Count the lines of the records below that contain the word "sponge", and reply with the number alone.

Some records
********
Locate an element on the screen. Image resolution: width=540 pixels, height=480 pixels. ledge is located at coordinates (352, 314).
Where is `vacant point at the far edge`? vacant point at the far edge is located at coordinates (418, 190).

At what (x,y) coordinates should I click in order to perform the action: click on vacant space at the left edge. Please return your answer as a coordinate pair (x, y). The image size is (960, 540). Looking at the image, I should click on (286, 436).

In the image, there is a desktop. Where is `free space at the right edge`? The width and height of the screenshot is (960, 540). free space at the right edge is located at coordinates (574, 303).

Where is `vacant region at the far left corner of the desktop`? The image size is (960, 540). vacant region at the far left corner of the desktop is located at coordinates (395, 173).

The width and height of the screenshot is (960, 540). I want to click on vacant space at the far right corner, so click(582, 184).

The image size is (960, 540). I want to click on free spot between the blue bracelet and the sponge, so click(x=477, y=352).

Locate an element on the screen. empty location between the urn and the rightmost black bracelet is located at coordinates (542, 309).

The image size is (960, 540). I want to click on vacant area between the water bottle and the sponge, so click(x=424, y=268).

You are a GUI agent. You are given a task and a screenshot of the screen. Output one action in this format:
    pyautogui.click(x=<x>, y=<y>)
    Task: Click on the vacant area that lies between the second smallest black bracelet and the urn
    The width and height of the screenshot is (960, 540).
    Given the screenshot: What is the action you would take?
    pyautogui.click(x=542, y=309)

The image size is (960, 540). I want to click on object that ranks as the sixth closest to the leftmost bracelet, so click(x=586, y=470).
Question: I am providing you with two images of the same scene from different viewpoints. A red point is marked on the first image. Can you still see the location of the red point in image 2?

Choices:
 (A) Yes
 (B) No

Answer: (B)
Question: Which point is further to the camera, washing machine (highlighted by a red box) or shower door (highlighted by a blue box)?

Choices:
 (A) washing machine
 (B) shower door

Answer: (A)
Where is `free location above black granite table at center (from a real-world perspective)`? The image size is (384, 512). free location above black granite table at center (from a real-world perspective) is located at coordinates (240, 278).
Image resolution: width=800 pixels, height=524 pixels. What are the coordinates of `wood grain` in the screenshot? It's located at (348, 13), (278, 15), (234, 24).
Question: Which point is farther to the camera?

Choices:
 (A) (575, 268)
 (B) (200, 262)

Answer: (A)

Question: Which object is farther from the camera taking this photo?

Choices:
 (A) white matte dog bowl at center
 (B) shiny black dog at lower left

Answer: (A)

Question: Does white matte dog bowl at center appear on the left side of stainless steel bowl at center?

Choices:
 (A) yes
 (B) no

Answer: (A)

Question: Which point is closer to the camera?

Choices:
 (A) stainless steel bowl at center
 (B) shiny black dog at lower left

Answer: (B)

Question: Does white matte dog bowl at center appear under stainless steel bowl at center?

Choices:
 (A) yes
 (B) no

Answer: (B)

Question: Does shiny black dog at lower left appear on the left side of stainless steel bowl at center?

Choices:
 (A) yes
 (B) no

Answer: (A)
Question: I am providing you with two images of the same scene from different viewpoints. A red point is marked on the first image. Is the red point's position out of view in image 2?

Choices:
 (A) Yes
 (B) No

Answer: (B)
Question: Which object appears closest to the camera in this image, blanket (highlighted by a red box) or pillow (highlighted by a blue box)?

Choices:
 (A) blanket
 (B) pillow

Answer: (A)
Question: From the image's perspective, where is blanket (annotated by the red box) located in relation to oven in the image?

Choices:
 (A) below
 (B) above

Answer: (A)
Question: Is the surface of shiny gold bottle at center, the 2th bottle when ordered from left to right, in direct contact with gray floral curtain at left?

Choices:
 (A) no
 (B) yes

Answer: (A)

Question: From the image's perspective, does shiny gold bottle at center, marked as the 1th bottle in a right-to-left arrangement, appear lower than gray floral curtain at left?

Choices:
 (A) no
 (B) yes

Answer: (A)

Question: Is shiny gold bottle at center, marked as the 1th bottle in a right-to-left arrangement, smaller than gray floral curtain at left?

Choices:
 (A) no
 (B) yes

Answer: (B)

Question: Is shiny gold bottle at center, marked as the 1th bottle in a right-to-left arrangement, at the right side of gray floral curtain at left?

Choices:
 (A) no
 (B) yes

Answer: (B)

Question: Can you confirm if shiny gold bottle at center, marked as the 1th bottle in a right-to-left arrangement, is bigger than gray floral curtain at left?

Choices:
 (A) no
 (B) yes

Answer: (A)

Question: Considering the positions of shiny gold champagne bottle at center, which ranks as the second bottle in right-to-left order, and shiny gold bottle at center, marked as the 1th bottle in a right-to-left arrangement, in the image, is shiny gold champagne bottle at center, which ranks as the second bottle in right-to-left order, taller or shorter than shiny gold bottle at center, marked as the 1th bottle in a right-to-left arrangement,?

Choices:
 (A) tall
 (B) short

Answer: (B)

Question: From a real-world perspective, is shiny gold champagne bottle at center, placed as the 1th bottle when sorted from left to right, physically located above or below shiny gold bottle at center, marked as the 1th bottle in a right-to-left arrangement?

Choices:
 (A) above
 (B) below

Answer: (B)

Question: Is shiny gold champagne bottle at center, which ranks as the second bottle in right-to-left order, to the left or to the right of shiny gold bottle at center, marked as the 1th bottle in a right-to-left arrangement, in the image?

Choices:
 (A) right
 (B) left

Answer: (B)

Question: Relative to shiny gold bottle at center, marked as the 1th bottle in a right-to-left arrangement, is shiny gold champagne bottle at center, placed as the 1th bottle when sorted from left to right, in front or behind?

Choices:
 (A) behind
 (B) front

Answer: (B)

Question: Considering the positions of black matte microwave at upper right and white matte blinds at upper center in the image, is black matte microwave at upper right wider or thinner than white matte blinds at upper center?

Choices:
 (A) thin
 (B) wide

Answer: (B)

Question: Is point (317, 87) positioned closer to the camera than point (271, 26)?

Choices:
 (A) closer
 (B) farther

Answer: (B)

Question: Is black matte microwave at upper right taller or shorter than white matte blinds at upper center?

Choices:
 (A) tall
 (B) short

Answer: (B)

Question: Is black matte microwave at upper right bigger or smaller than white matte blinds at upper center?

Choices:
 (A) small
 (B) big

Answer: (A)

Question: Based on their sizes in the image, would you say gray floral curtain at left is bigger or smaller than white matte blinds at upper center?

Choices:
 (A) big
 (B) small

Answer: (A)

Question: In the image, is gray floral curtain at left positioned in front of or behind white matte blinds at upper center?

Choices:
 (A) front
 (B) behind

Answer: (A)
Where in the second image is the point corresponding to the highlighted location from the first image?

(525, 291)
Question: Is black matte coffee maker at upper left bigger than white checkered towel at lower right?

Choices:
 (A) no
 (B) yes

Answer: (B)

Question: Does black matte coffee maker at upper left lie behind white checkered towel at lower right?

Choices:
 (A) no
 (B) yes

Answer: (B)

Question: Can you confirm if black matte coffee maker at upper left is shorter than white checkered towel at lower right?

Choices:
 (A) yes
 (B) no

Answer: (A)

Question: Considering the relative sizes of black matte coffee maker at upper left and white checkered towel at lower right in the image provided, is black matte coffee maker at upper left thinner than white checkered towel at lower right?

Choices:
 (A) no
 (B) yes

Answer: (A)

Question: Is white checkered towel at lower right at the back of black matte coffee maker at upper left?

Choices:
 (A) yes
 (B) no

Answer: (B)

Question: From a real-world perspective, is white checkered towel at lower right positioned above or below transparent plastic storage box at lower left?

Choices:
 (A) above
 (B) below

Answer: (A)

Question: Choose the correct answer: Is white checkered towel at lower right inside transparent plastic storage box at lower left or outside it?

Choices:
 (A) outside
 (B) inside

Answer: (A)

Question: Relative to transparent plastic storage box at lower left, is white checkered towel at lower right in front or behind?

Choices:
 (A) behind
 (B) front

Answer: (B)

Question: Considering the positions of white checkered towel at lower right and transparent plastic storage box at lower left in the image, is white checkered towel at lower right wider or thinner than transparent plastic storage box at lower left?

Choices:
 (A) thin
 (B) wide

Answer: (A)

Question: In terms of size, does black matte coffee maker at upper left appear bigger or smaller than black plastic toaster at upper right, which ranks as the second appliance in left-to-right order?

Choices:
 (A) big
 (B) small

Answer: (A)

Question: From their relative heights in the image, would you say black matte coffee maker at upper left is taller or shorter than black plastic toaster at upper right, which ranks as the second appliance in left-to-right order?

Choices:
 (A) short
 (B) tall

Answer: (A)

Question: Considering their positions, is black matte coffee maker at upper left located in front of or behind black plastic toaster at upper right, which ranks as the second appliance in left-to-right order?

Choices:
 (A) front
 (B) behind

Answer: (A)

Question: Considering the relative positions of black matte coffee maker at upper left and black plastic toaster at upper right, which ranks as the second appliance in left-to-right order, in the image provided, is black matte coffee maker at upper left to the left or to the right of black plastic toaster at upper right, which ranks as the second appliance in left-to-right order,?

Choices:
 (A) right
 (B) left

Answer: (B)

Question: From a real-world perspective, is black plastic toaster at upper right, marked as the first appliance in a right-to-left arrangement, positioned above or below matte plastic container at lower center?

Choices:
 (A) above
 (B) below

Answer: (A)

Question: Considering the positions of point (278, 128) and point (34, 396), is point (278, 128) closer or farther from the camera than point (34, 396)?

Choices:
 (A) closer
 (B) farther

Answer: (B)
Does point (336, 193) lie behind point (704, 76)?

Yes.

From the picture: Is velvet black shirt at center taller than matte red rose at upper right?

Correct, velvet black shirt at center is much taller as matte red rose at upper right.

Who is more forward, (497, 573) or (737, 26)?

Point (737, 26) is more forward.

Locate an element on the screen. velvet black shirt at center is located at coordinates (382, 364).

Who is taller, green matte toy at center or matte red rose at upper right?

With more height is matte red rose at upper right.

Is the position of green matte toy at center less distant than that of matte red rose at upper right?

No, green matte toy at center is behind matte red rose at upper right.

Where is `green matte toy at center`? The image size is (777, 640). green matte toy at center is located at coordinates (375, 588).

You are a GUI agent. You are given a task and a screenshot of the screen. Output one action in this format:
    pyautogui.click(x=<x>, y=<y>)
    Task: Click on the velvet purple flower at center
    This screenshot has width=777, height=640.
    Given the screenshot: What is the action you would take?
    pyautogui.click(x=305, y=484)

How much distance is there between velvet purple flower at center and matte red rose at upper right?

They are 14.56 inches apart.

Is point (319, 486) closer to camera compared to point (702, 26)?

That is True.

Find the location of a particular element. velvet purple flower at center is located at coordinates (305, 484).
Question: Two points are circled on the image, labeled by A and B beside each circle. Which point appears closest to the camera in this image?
********
◆ **FULL SOLUTION**:
2